- [WHAT IS REQUIRED]: The word "black" marks the lines to copy; find all of them in the entries below.

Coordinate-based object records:
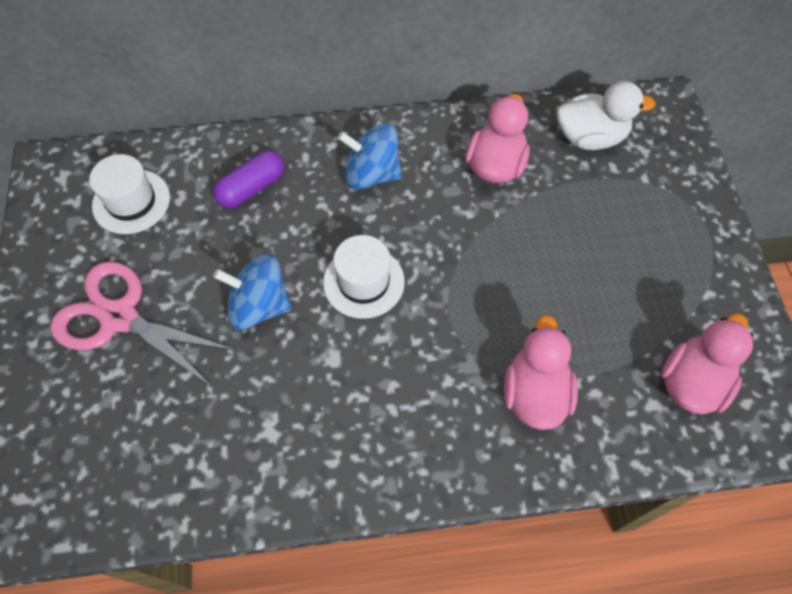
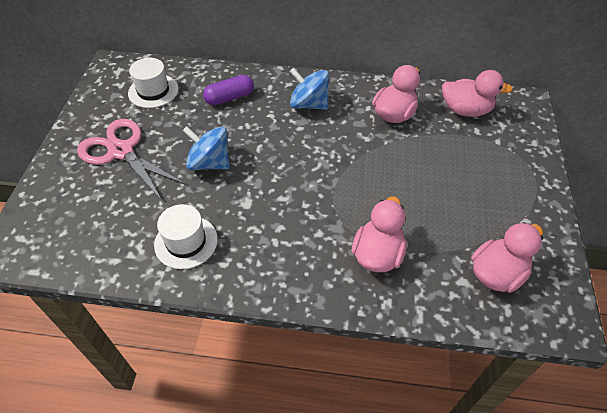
camera: 15 degrees right, 10 degrees down
(363, 282) = (282, 163): white hat -> white hat (186, 242)
(590, 137) = (465, 110): white duck -> pink duck

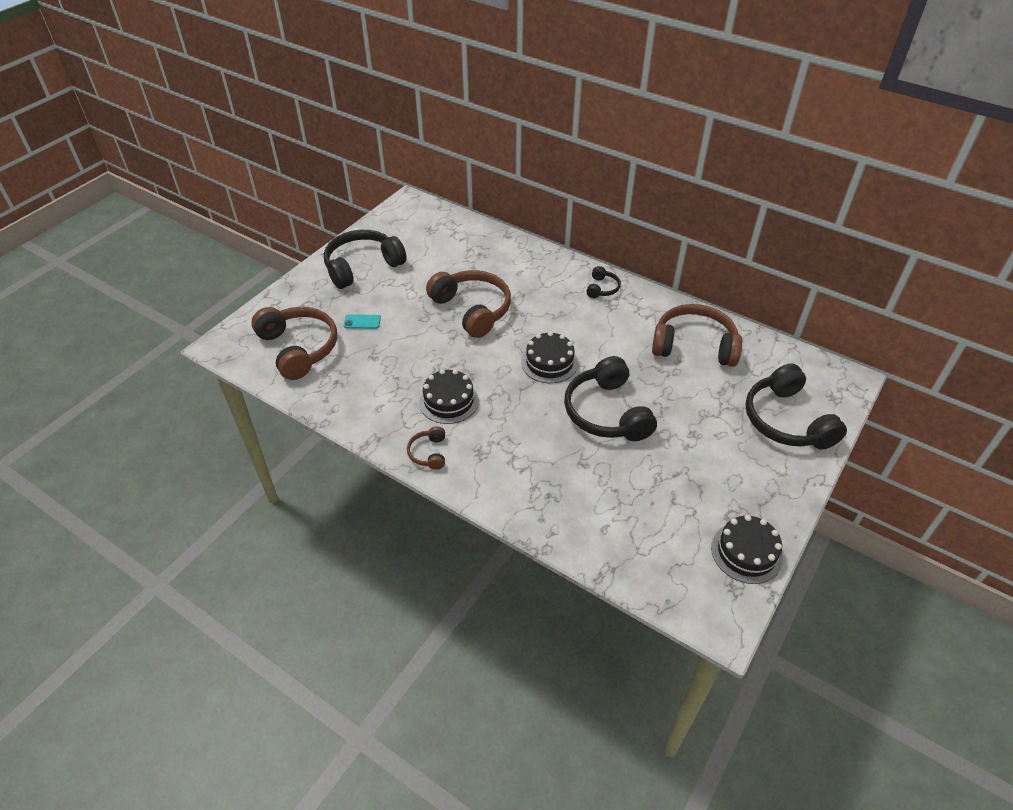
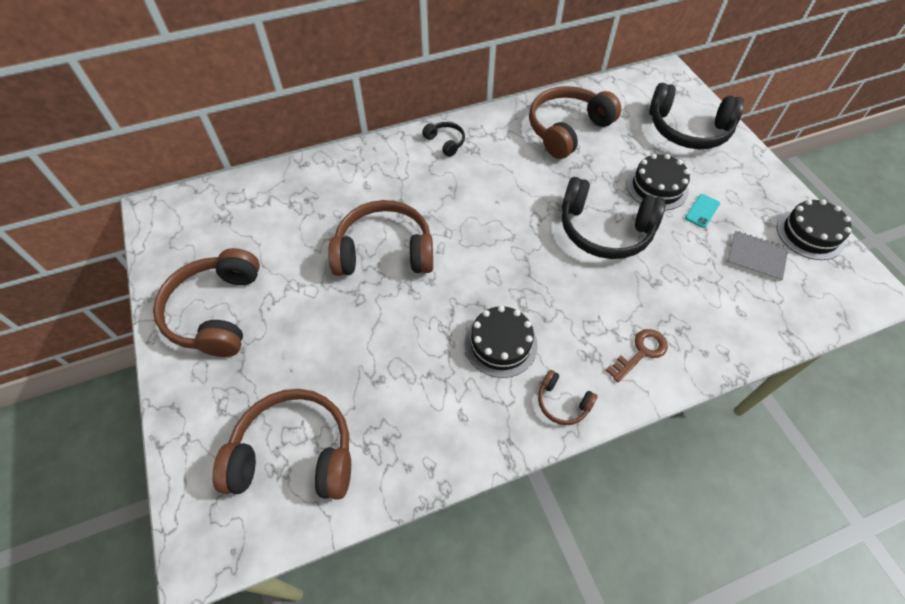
camera: 55 degrees left, 10 degrees up
(362, 266) = (216, 312): black headphones -> brown headphones
(362, 322) = (310, 361): turquoise phone -> turquoise phone (702, 211)
(508, 479) = (641, 352): none -> brown key
(549, 362) = (510, 234): black cake -> black cake (657, 187)
(677, 520) = (756, 257): none -> grey notebook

- [WRITTEN ANSWER]:
(362, 266) = (216, 312): black headphones -> brown headphones
(549, 362) = (510, 234): black cake -> black cake (657, 187)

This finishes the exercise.